→ **Exercise requirements**:
When the line with "[328 252 384 329] (first image)" appears below, start repeating lines exactly, and keep going through the line with "[356 155 402 200] (first image)"; add nothing outside that span.

→ **Provided records**:

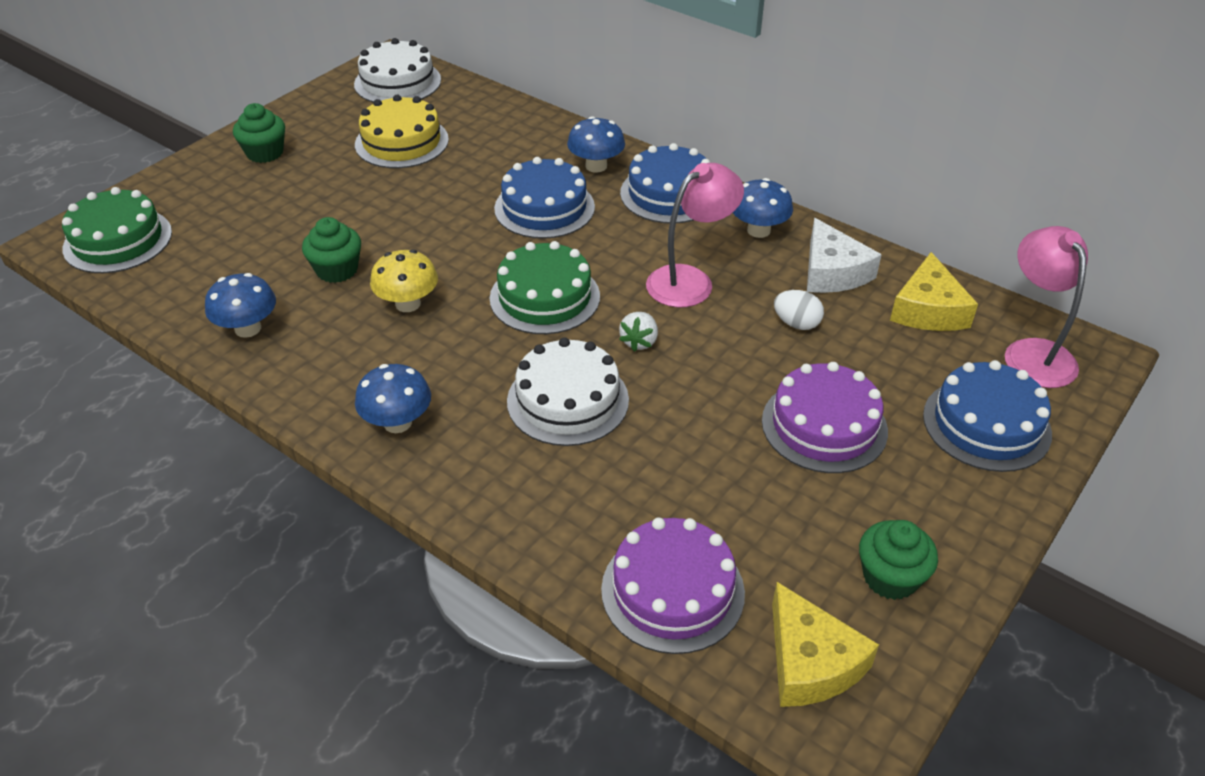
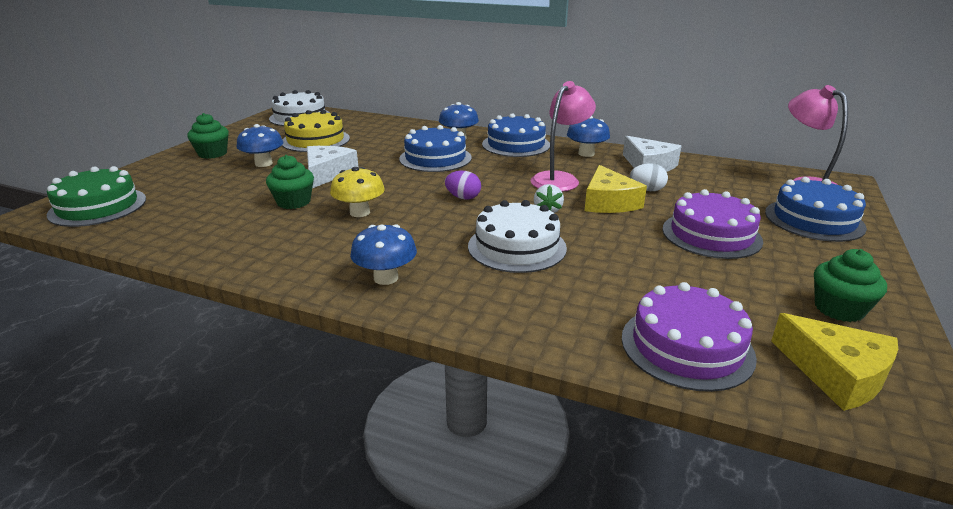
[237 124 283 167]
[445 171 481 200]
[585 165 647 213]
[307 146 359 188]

...

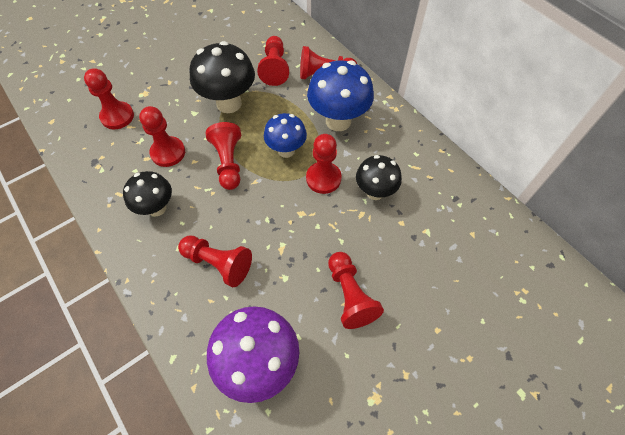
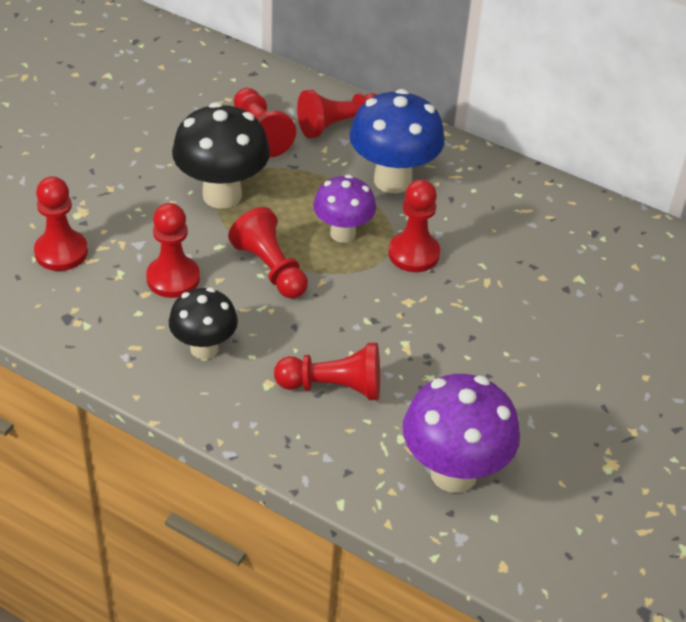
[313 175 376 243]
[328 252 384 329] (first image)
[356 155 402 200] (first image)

→ **Written answer**:
[328 252 384 329] (first image)
[356 155 402 200] (first image)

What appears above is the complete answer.